WHAT YOU WILL DO: Return only the lines from the top of the data down to the one that holds "orange ellipse at", both included, without any pictures.

──────── EXCERPTED DATA

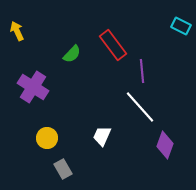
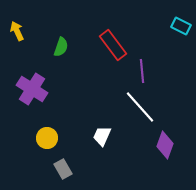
green semicircle: moved 11 px left, 7 px up; rotated 24 degrees counterclockwise
purple cross: moved 1 px left, 2 px down
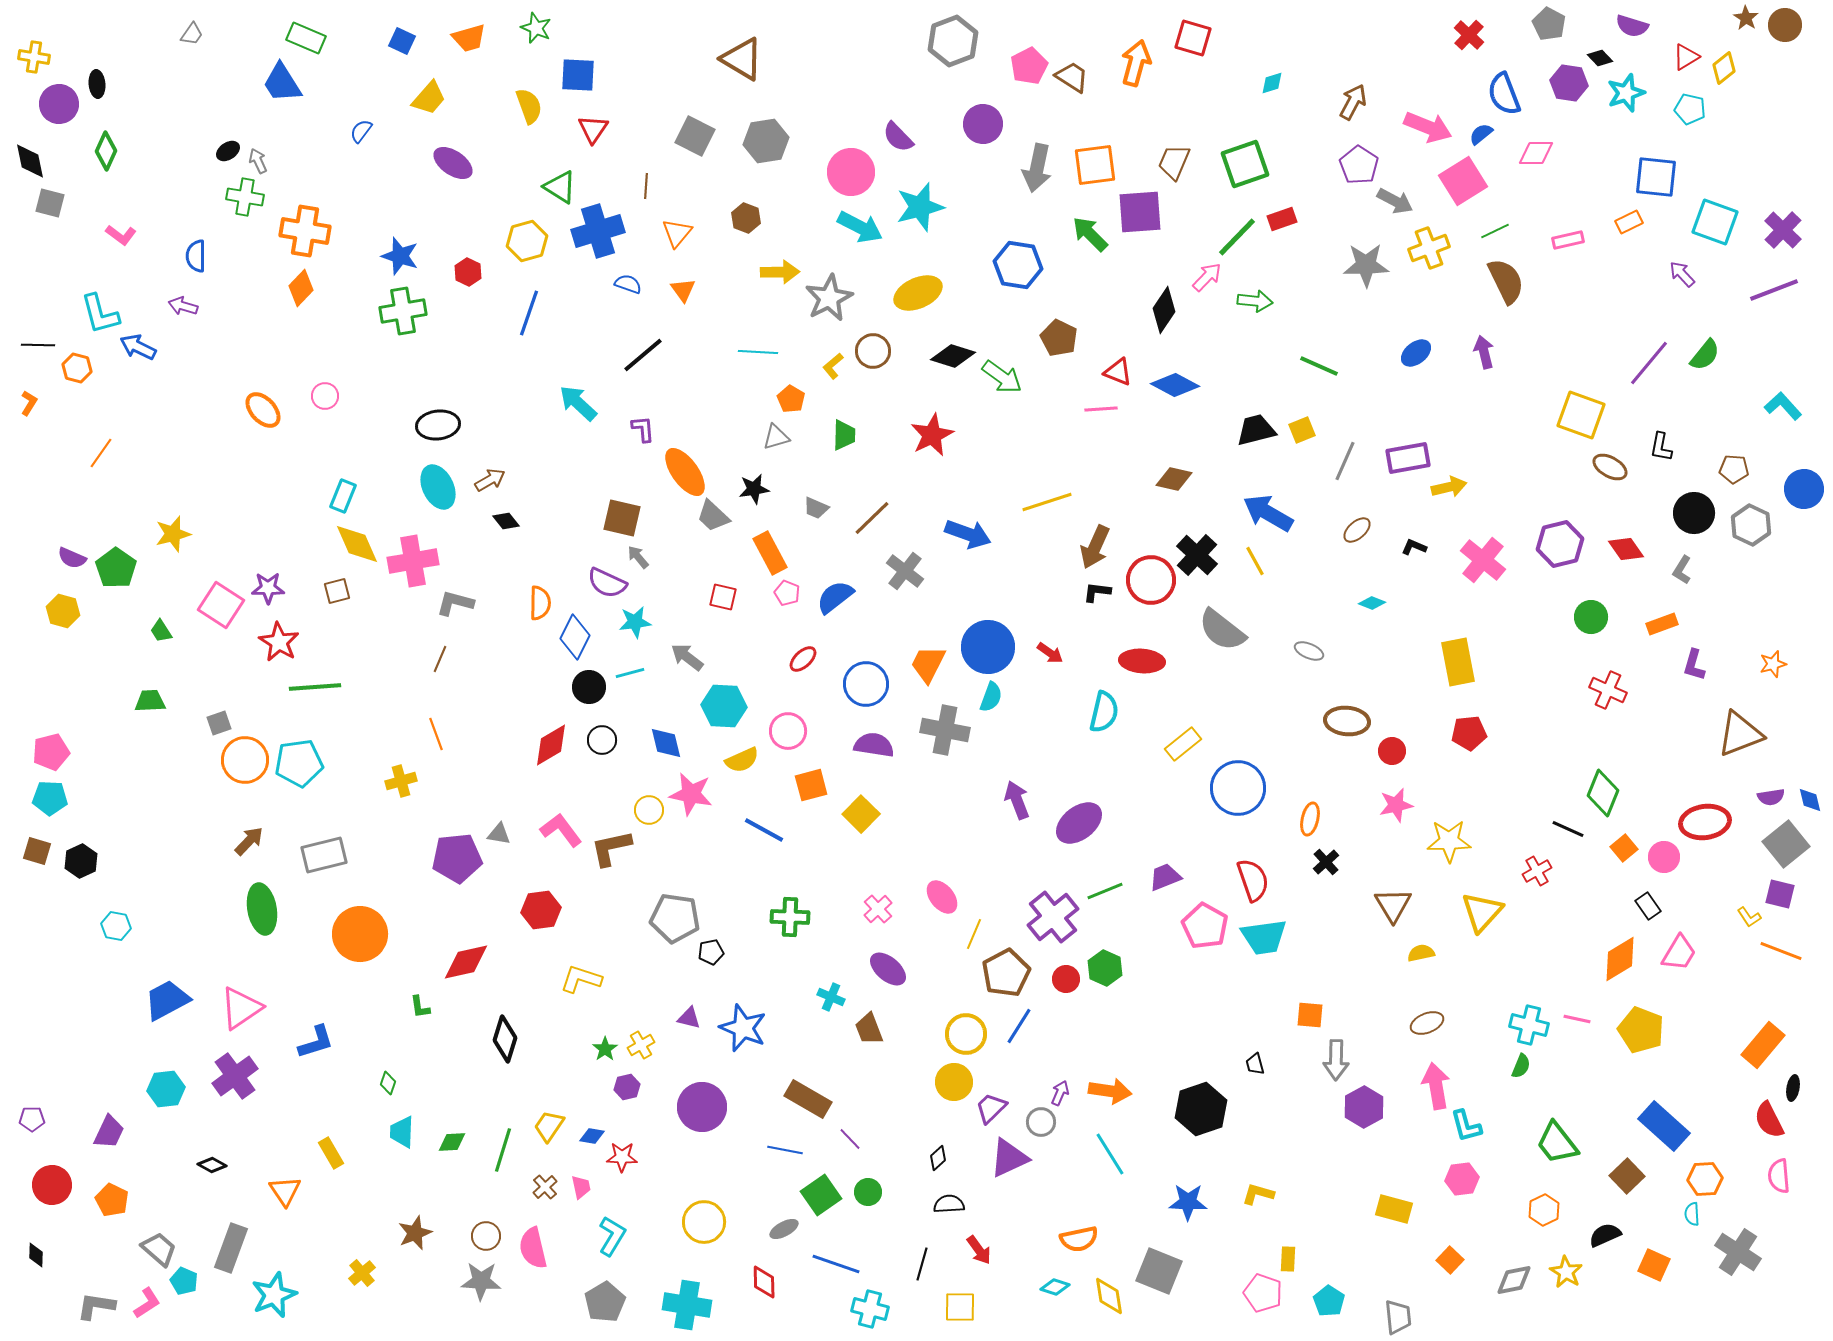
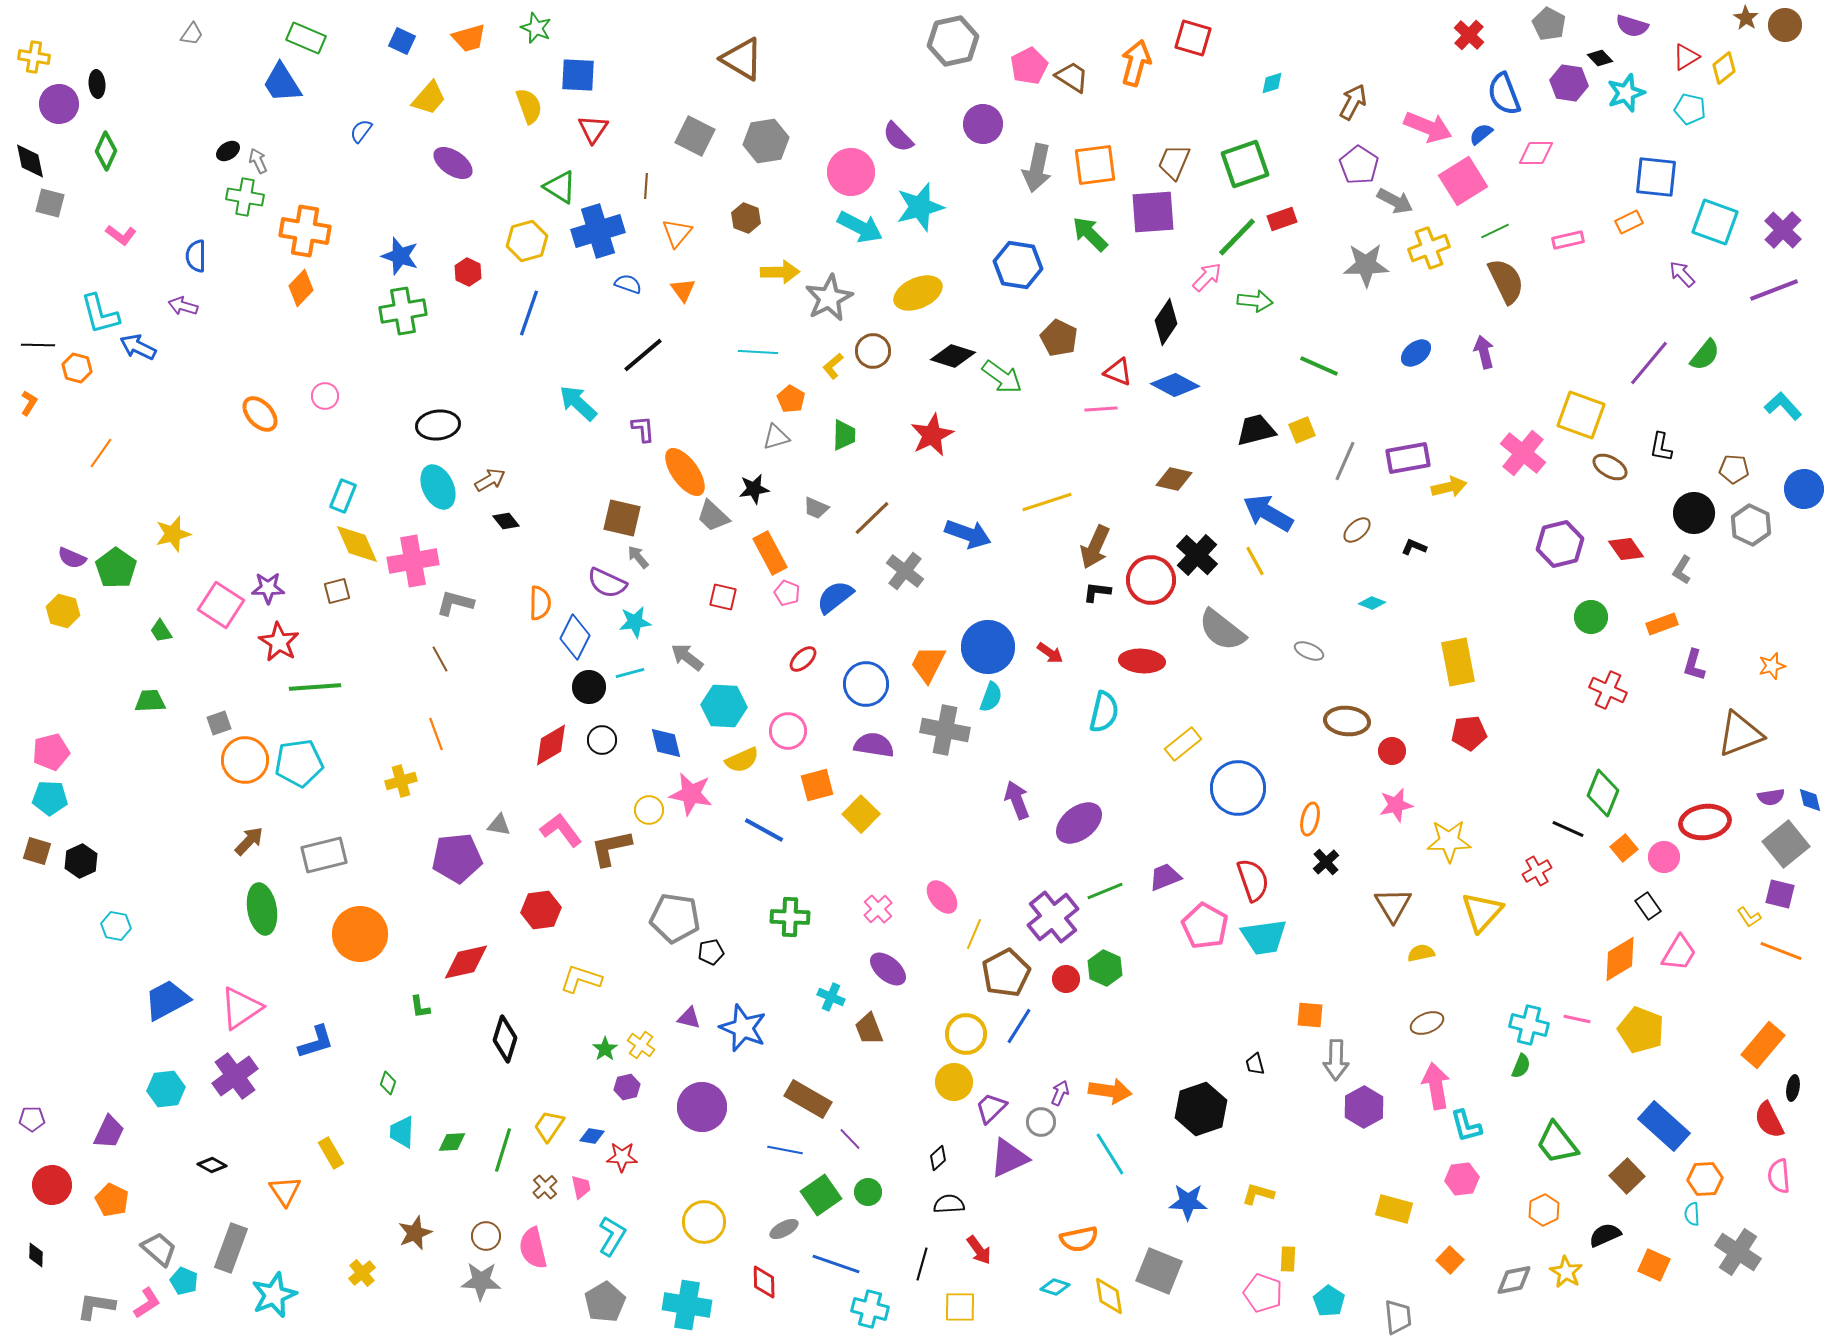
gray hexagon at (953, 41): rotated 9 degrees clockwise
purple square at (1140, 212): moved 13 px right
black diamond at (1164, 310): moved 2 px right, 12 px down
orange ellipse at (263, 410): moved 3 px left, 4 px down
pink cross at (1483, 560): moved 40 px right, 107 px up
brown line at (440, 659): rotated 52 degrees counterclockwise
orange star at (1773, 664): moved 1 px left, 2 px down
orange square at (811, 785): moved 6 px right
gray triangle at (499, 834): moved 9 px up
yellow cross at (641, 1045): rotated 24 degrees counterclockwise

────────────────

EXPECTED ANSWER:
green semicircle: moved 11 px left, 7 px up; rotated 24 degrees counterclockwise
purple cross: moved 1 px left, 2 px down
gray hexagon at (953, 41): rotated 9 degrees clockwise
purple square at (1140, 212): moved 13 px right
black diamond at (1164, 310): moved 2 px right, 12 px down
orange ellipse at (263, 410): moved 3 px left, 4 px down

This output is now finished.